◆ Problem requirements
Reproduce every line of the material below, character for character, with no changes.

◆ Data excerpts
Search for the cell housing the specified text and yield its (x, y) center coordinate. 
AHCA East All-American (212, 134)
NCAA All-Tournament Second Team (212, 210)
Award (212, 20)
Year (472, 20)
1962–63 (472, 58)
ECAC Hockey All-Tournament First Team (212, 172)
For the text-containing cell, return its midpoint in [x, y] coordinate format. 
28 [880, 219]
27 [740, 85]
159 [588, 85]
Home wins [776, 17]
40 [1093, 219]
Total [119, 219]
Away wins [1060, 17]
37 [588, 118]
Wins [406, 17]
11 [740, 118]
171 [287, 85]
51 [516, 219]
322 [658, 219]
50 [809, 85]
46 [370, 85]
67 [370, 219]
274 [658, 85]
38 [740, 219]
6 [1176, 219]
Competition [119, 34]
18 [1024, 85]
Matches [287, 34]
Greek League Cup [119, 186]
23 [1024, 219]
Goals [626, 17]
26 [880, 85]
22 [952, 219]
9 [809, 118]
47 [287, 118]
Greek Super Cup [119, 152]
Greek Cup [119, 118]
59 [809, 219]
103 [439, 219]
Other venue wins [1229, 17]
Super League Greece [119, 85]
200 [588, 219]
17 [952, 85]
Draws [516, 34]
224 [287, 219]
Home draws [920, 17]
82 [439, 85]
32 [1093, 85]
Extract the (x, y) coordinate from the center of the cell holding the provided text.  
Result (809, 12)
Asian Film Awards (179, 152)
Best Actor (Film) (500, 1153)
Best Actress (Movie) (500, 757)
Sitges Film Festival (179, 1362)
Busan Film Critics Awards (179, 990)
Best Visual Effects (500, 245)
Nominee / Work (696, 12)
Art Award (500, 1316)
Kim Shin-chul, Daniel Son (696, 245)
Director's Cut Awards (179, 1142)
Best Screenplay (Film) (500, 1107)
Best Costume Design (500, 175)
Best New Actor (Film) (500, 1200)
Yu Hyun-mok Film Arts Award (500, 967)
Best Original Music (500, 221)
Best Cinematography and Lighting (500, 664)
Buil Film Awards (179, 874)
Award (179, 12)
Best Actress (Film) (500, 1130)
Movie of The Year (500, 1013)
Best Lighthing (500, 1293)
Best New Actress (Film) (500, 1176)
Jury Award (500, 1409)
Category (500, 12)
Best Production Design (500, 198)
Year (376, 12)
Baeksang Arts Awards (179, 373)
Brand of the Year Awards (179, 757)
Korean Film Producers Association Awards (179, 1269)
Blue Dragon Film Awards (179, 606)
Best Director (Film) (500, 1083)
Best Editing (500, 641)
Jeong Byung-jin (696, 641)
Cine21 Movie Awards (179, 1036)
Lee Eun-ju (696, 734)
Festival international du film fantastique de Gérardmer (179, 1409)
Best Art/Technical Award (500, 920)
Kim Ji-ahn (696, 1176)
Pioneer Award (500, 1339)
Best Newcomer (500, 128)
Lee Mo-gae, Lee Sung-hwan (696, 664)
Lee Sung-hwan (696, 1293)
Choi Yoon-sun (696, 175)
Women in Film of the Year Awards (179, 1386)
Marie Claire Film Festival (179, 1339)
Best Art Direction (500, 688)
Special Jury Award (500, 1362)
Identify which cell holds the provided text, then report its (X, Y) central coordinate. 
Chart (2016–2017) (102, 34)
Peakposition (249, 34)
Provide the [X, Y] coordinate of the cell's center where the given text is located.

◆ Answer for this exercise
Search for the cell housing the specified text and yield its (x, y) center coordinate. 
AHCA East All-American (212, 134)
NCAA All-Tournament Second Team (212, 210)
Award (212, 20)
Year (472, 20)
1962–63 (472, 58)
ECAC Hockey All-Tournament First Team (212, 172)
For the text-containing cell, return its midpoint in [x, y] coordinate format. 
28 [880, 219]
27 [740, 85]
159 [588, 85]
Home wins [776, 17]
40 [1093, 219]
Total [119, 219]
Away wins [1060, 17]
37 [588, 118]
Wins [406, 17]
11 [740, 118]
171 [287, 85]
51 [516, 219]
322 [658, 219]
50 [809, 85]
46 [370, 85]
67 [370, 219]
274 [658, 85]
38 [740, 219]
6 [1176, 219]
Competition [119, 34]
18 [1024, 85]
Matches [287, 34]
Greek League Cup [119, 186]
23 [1024, 219]
Goals [626, 17]
26 [880, 85]
22 [952, 219]
9 [809, 118]
47 [287, 118]
Greek Super Cup [119, 152]
Greek Cup [119, 118]
59 [809, 219]
103 [439, 219]
Other venue wins [1229, 17]
Super League Greece [119, 85]
200 [588, 219]
17 [952, 85]
Draws [516, 34]
224 [287, 219]
Home draws [920, 17]
82 [439, 85]
32 [1093, 85]
Extract the (x, y) coordinate from the center of the cell holding the provided text.  
Result (809, 12)
Asian Film Awards (179, 152)
Best Actor (Film) (500, 1153)
Best Actress (Movie) (500, 757)
Sitges Film Festival (179, 1362)
Busan Film Critics Awards (179, 990)
Best Visual Effects (500, 245)
Nominee / Work (696, 12)
Art Award (500, 1316)
Kim Shin-chul, Daniel Son (696, 245)
Director's Cut Awards (179, 1142)
Best Screenplay (Film) (500, 1107)
Best Costume Design (500, 175)
Best New Actor (Film) (500, 1200)
Yu Hyun-mok Film Arts Award (500, 967)
Best Original Music (500, 221)
Best Cinematography and Lighting (500, 664)
Buil Film Awards (179, 874)
Award (179, 12)
Best Actress (Film) (500, 1130)
Movie of The Year (500, 1013)
Best Lighthing (500, 1293)
Best New Actress (Film) (500, 1176)
Jury Award (500, 1409)
Category (500, 12)
Best Production Design (500, 198)
Year (376, 12)
Baeksang Arts Awards (179, 373)
Brand of the Year Awards (179, 757)
Korean Film Producers Association Awards (179, 1269)
Blue Dragon Film Awards (179, 606)
Best Director (Film) (500, 1083)
Best Editing (500, 641)
Jeong Byung-jin (696, 641)
Cine21 Movie Awards (179, 1036)
Lee Eun-ju (696, 734)
Festival international du film fantastique de Gérardmer (179, 1409)
Best Art/Technical Award (500, 920)
Kim Ji-ahn (696, 1176)
Pioneer Award (500, 1339)
Best Newcomer (500, 128)
Lee Mo-gae, Lee Sung-hwan (696, 664)
Lee Sung-hwan (696, 1293)
Choi Yoon-sun (696, 175)
Women in Film of the Year Awards (179, 1386)
Marie Claire Film Festival (179, 1339)
Best Art Direction (500, 688)
Special Jury Award (500, 1362)
Identify which cell holds the provided text, then report its (X, Y) central coordinate. 
Chart (2016–2017) (102, 34)
Peakposition (249, 34)
Provide the [X, Y] coordinate of the cell's center where the given text is located.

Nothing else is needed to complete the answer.